Repeat the following records word for word, leaving out the pictures.

**ENTRIES SHOWN:**

>> BEGIN

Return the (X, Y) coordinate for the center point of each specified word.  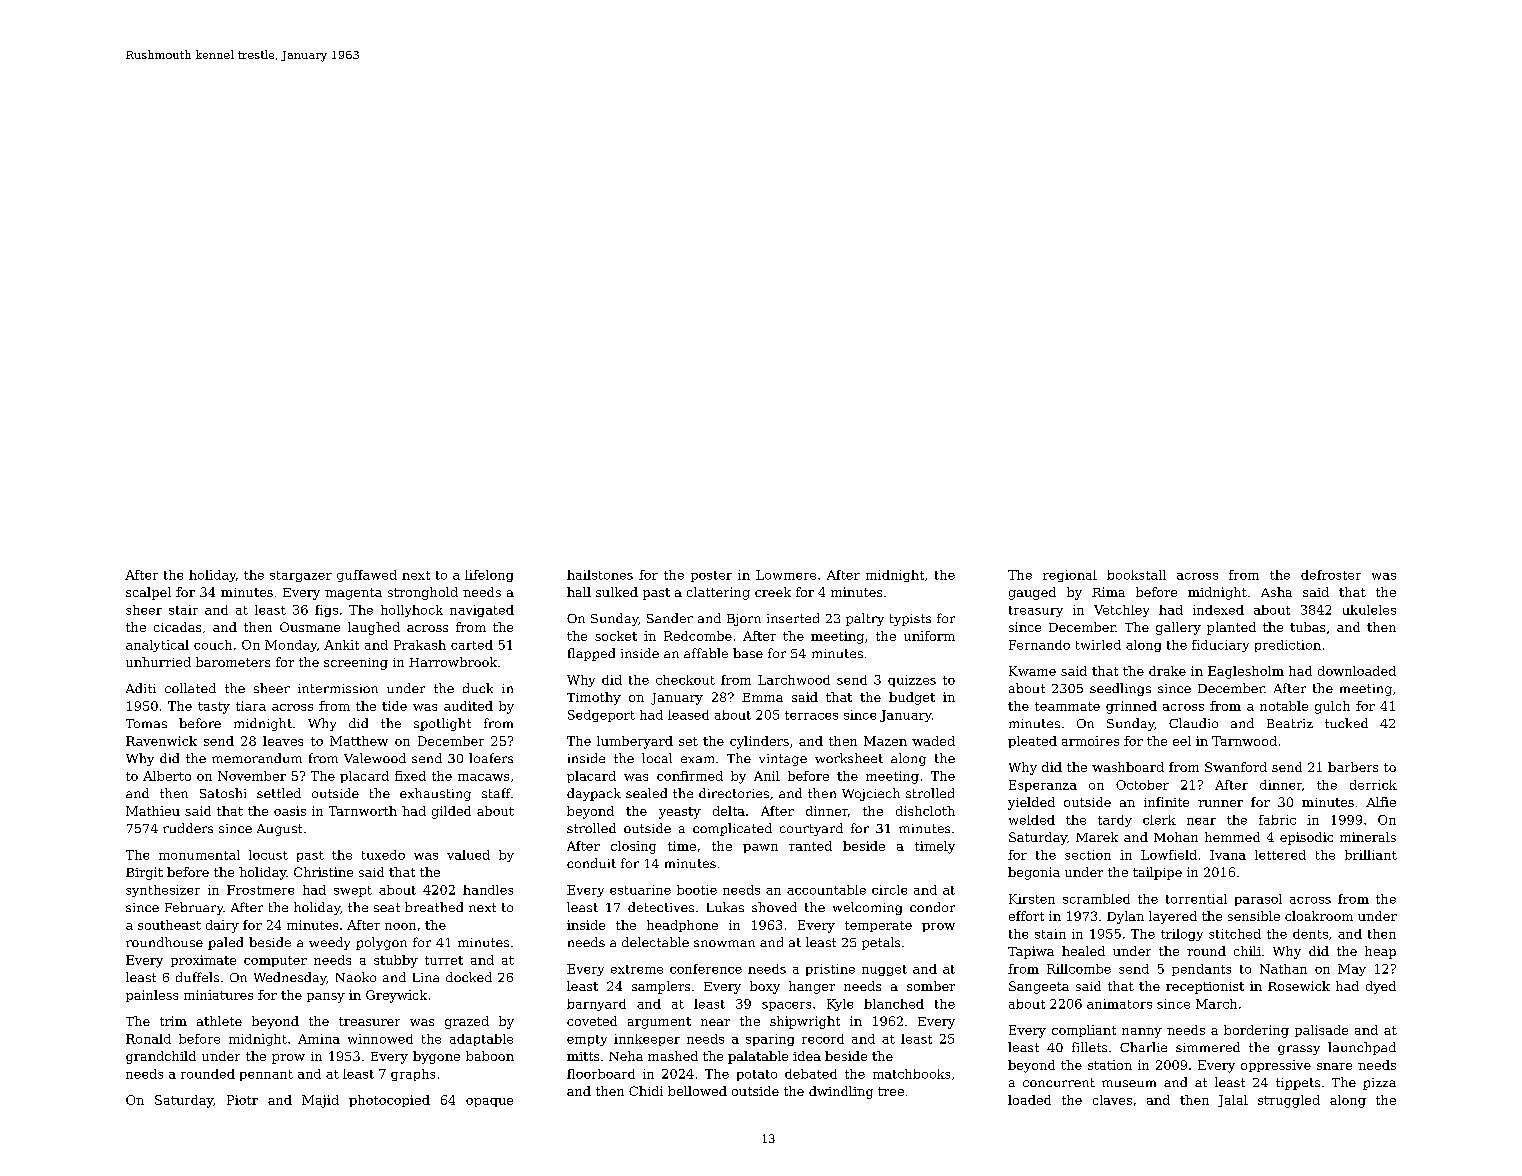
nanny (1142, 1033)
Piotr (242, 1100)
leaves (283, 741)
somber (931, 986)
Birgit (144, 873)
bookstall (1136, 575)
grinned (1131, 707)
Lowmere (786, 575)
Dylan (1125, 917)
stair (183, 610)
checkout (685, 680)
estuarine (640, 890)
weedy (329, 943)
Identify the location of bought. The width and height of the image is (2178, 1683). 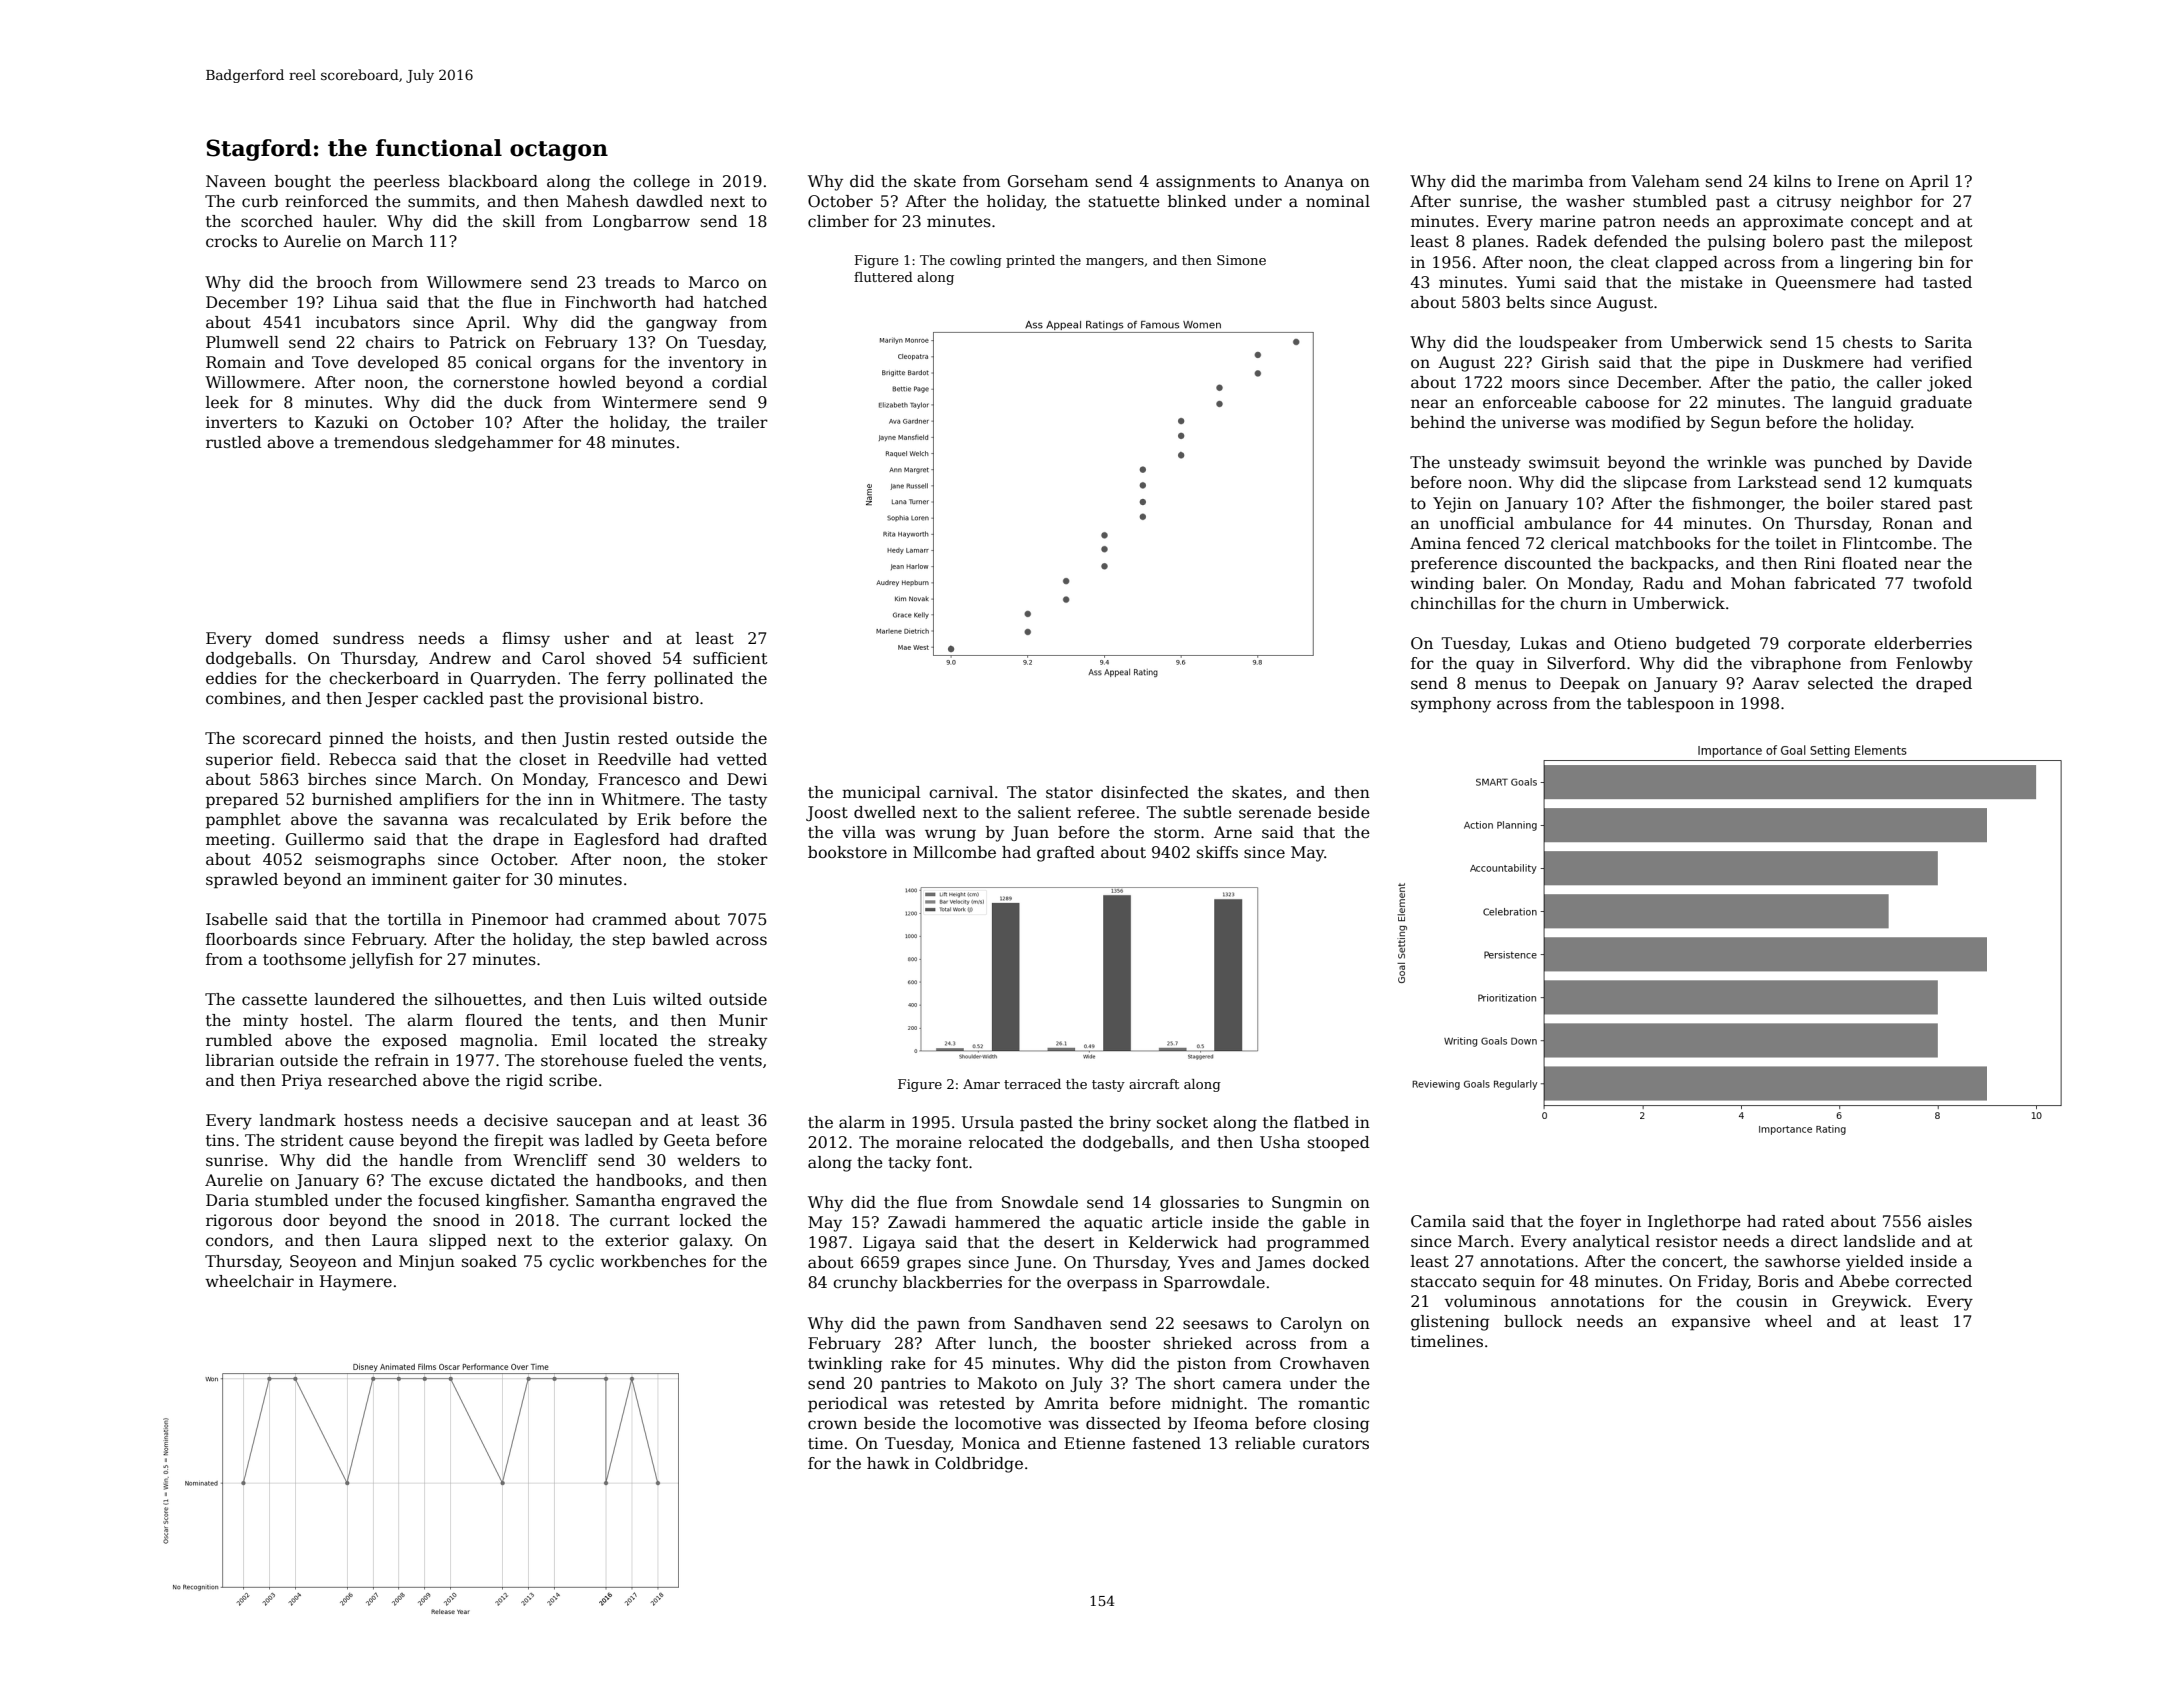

>> END

**SOLUTION TO THIS PROBLEM:**
Return the (X, Y) coordinate for the center point of each specified word.  
nanny (1142, 1033)
Piotr (242, 1100)
leaves (283, 741)
somber (931, 986)
Birgit (144, 873)
bookstall (1136, 575)
grinned (1131, 707)
Lowmere (786, 575)
Dylan (1125, 917)
stair (183, 610)
checkout (685, 680)
estuarine (640, 890)
weedy (329, 943)
Identify the location of bought. The width and height of the image is (2178, 1683). 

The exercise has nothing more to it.